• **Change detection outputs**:
◆ ◆ ◆ ◆

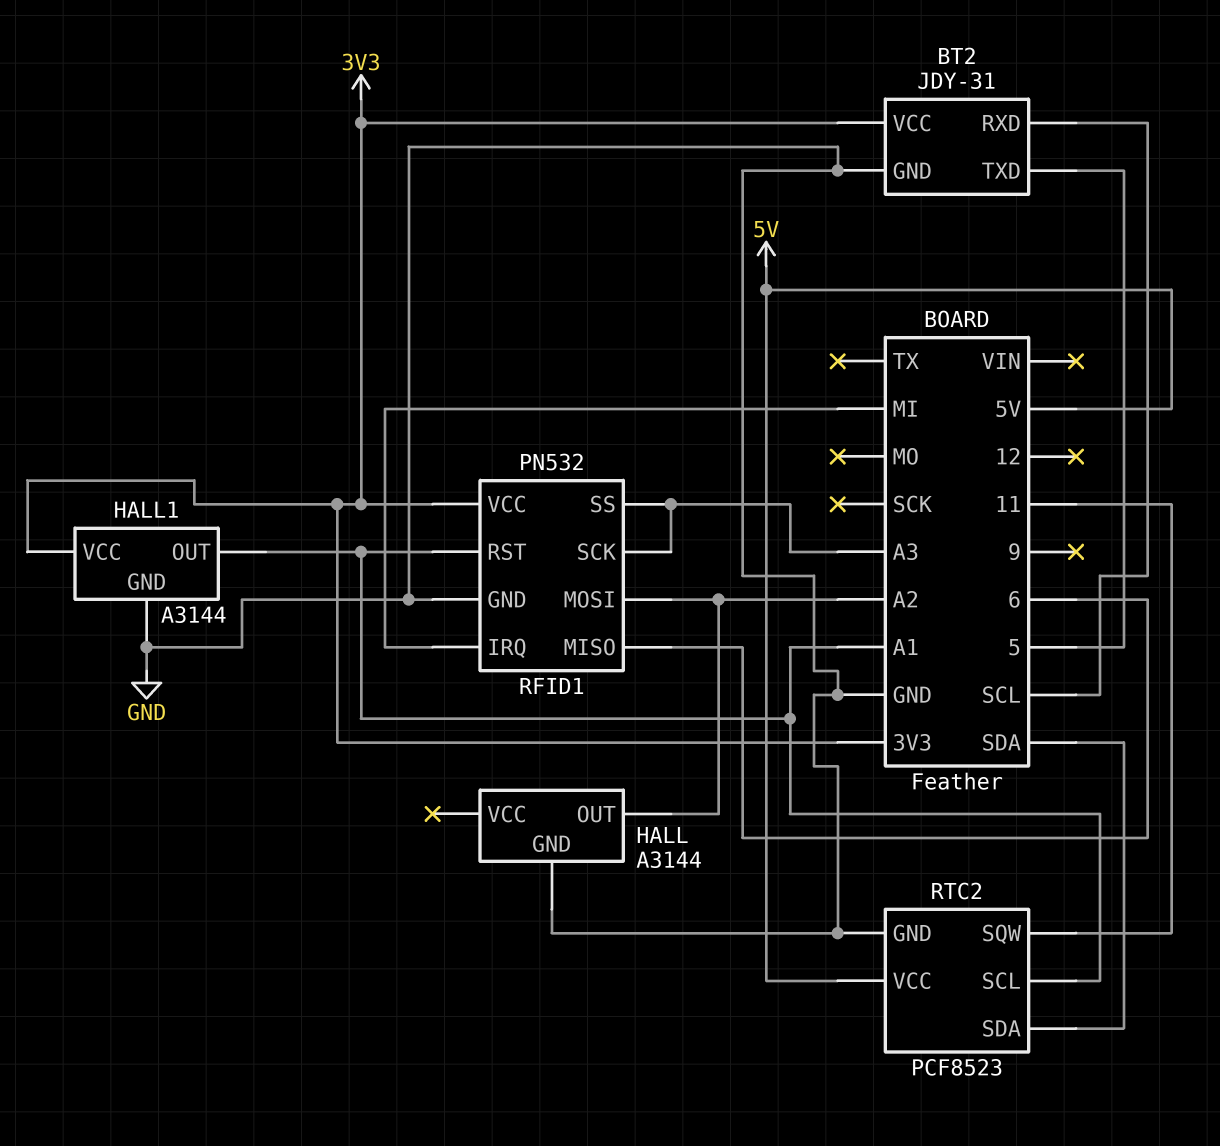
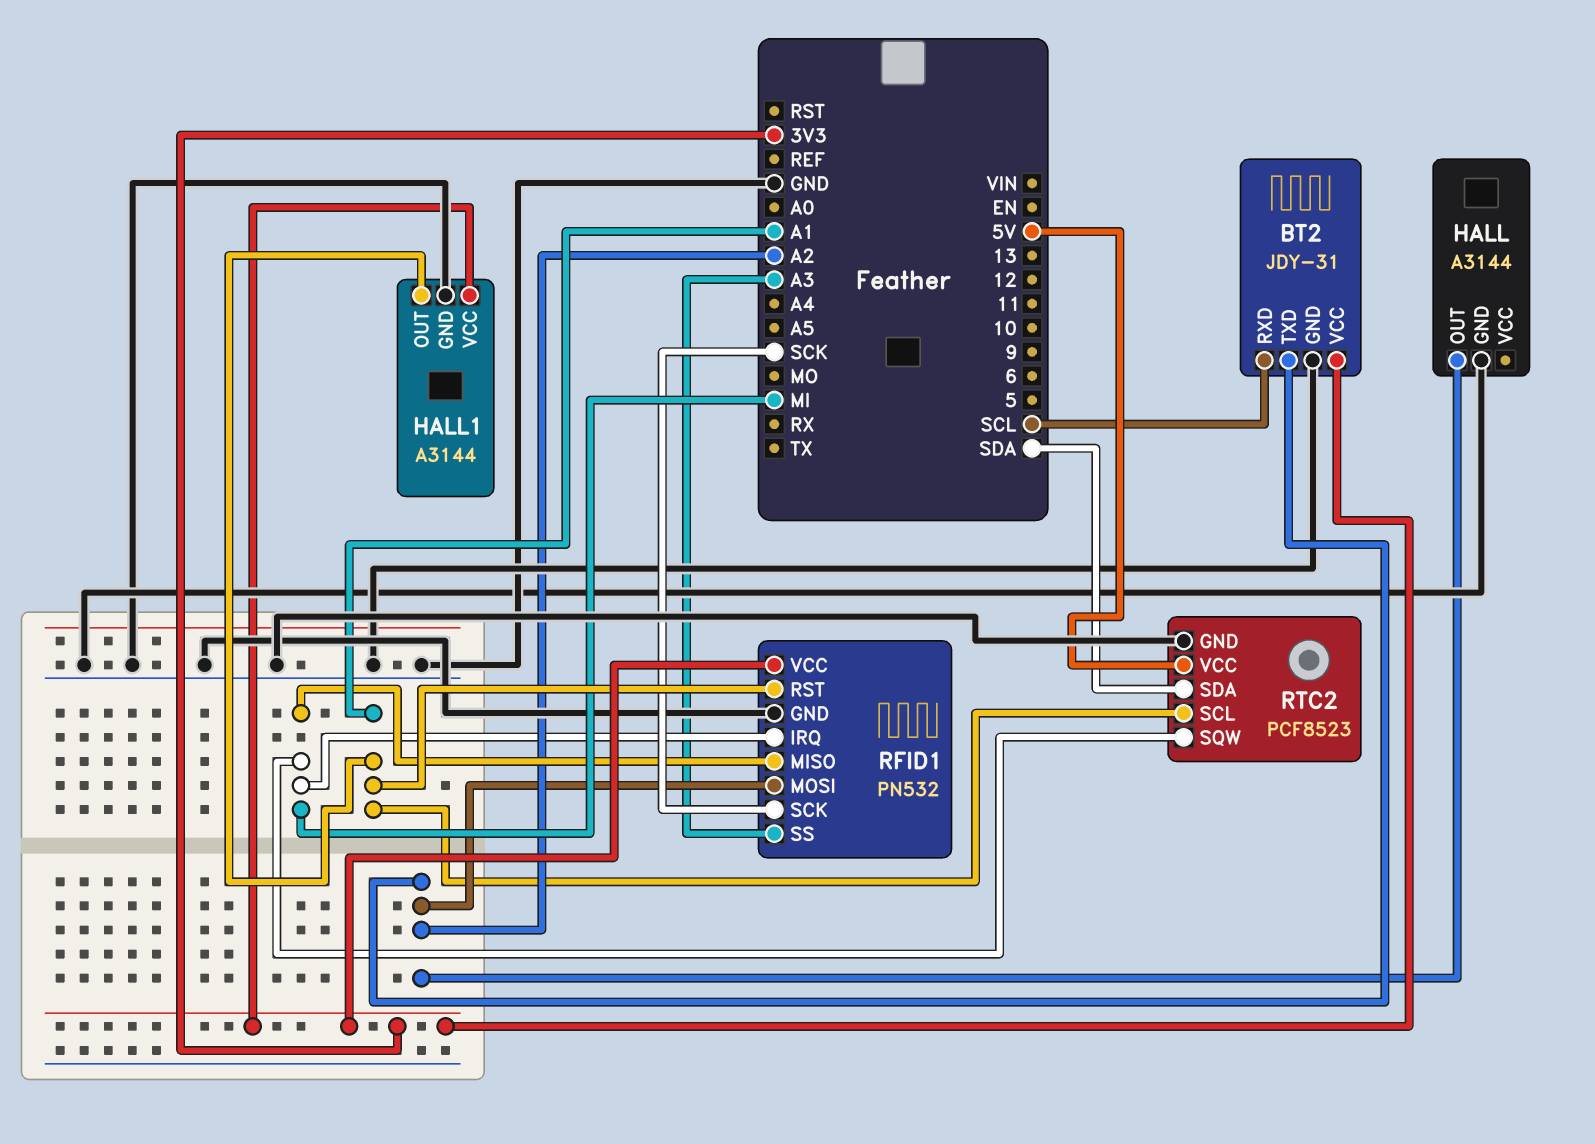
BT2 pin TXD: 5 -> A2
RFID1 pin MISO: 6 -> MI
RFID1 pin SCK: A3 -> SCK
RTC2 pin SQW: 11 -> MI

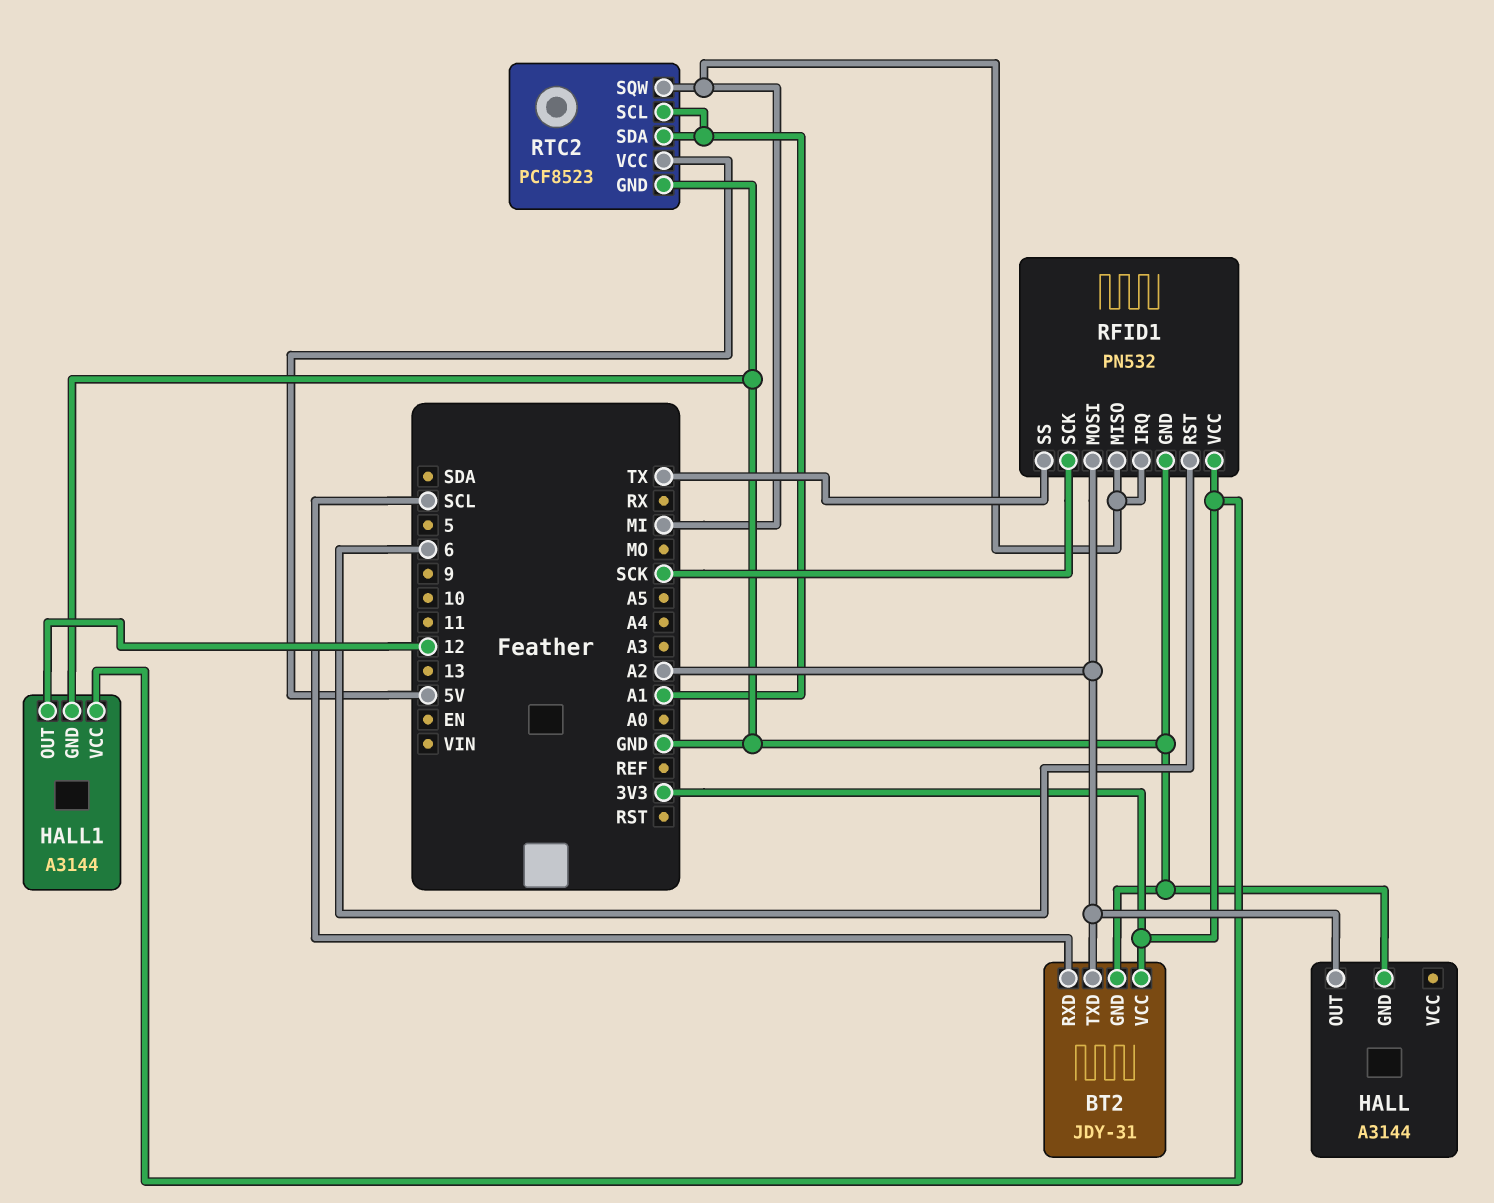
HALL1 pin OUT: A1 -> 12
RFID1 pin RST: A1 -> 6
RFID1 pin SS: A3 -> TX
RTC2 pin SDA: SDA -> A1

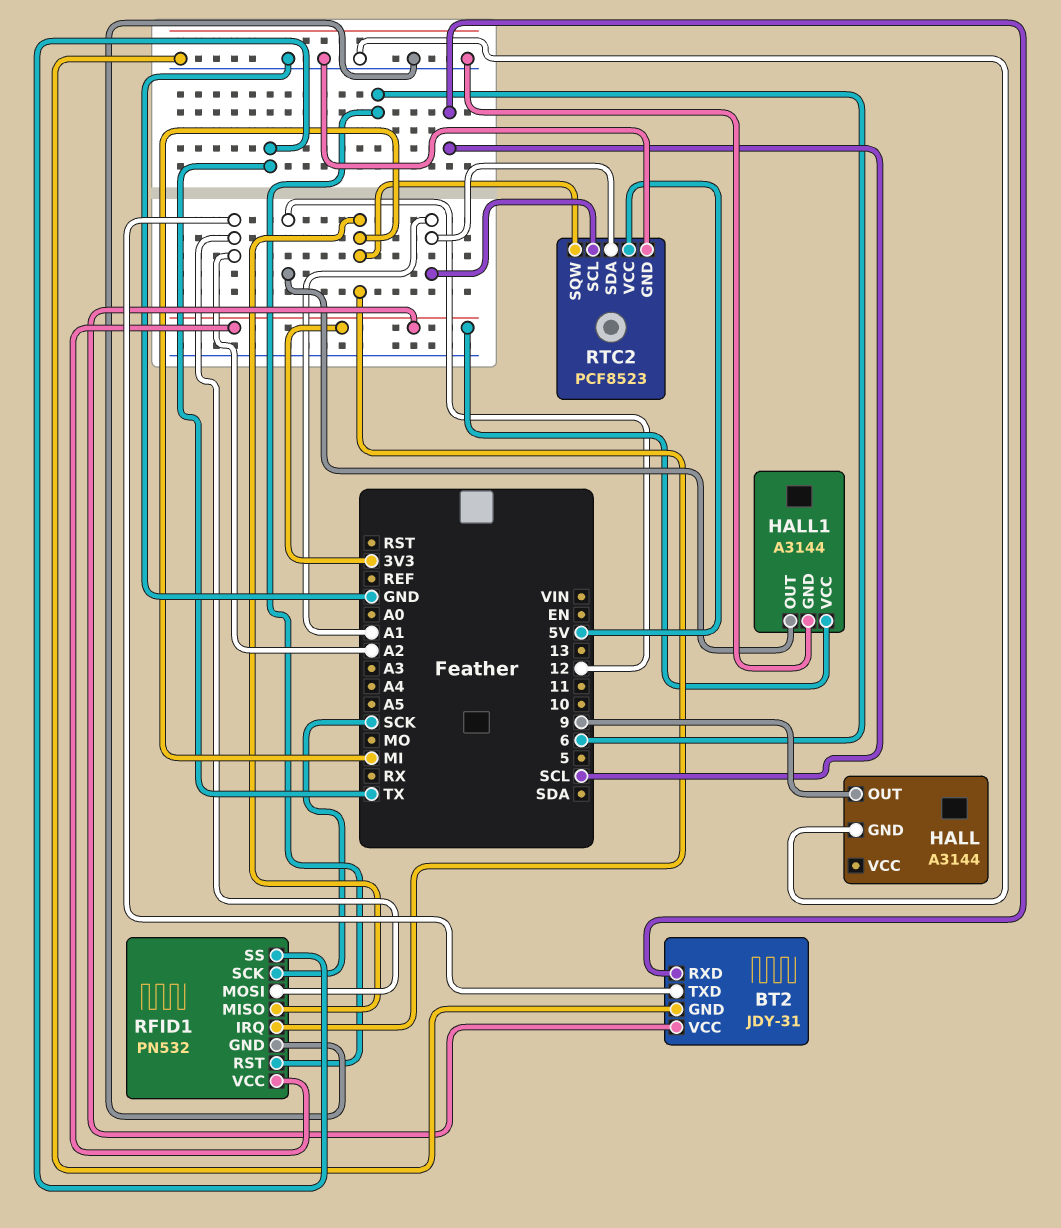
HALL pin OUT: A2 -> 9

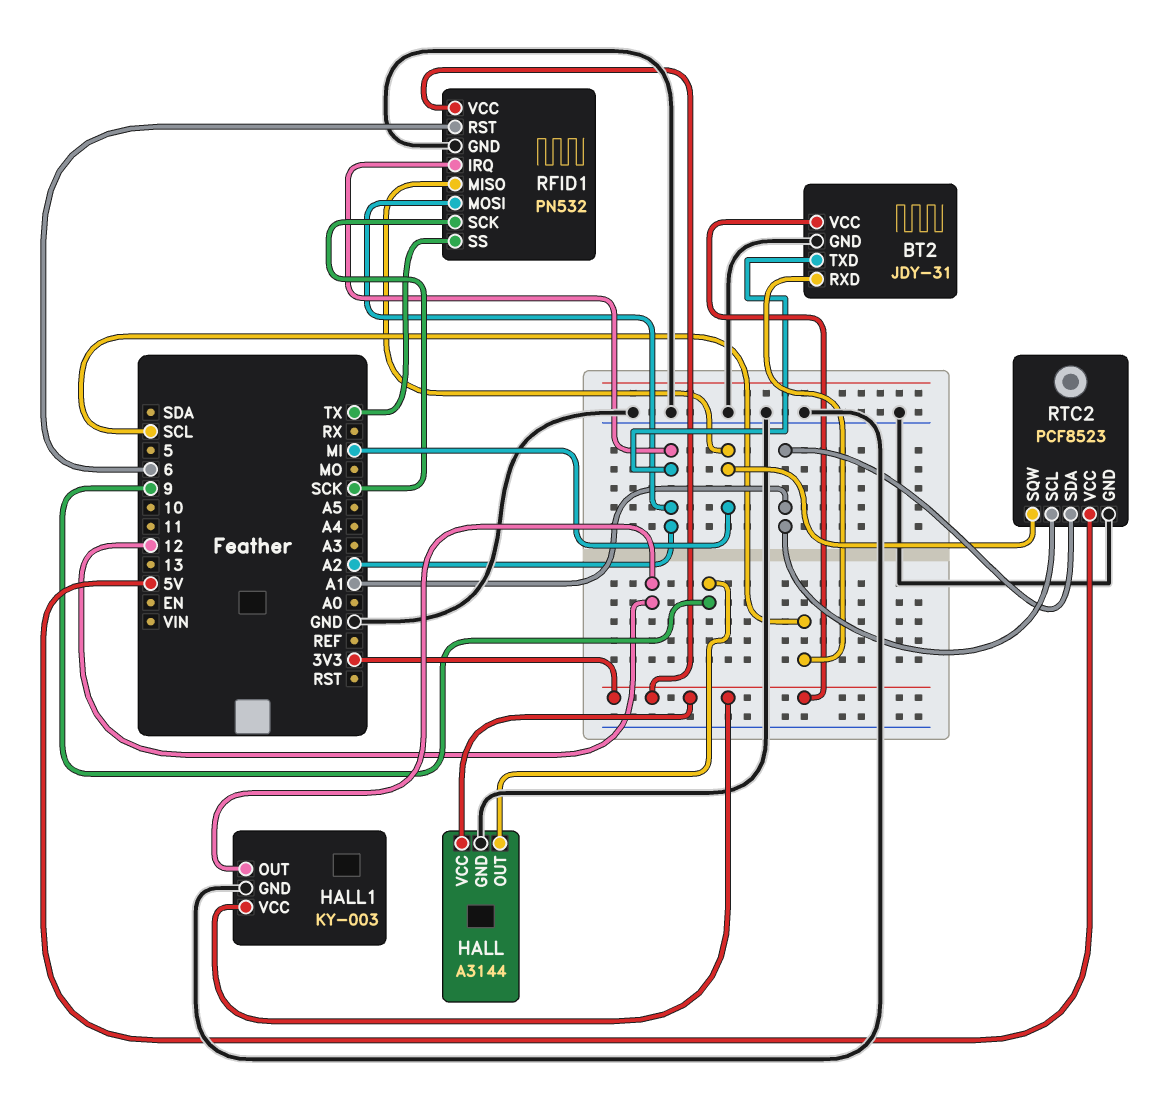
HALL pin VCC: none -> 3V3
HALL1: A3144 -> KY-003
RFID1 pin IRQ: MI -> A2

◆ ◆ ◆ ◆

• **TASK ITEM**: Repeat each record exactly, with the pictures left out.

• **SOLUTION**:
BT2 pin TXD: 5 -> A2
RFID1 pin MISO: 6 -> MI
RFID1 pin SCK: A3 -> SCK
RTC2 pin SQW: 11 -> MI

HALL1 pin OUT: A1 -> 12
RFID1 pin RST: A1 -> 6
RFID1 pin SS: A3 -> TX
RTC2 pin SDA: SDA -> A1

HALL pin OUT: A2 -> 9

HALL pin VCC: none -> 3V3
HALL1: A3144 -> KY-003
RFID1 pin IRQ: MI -> A2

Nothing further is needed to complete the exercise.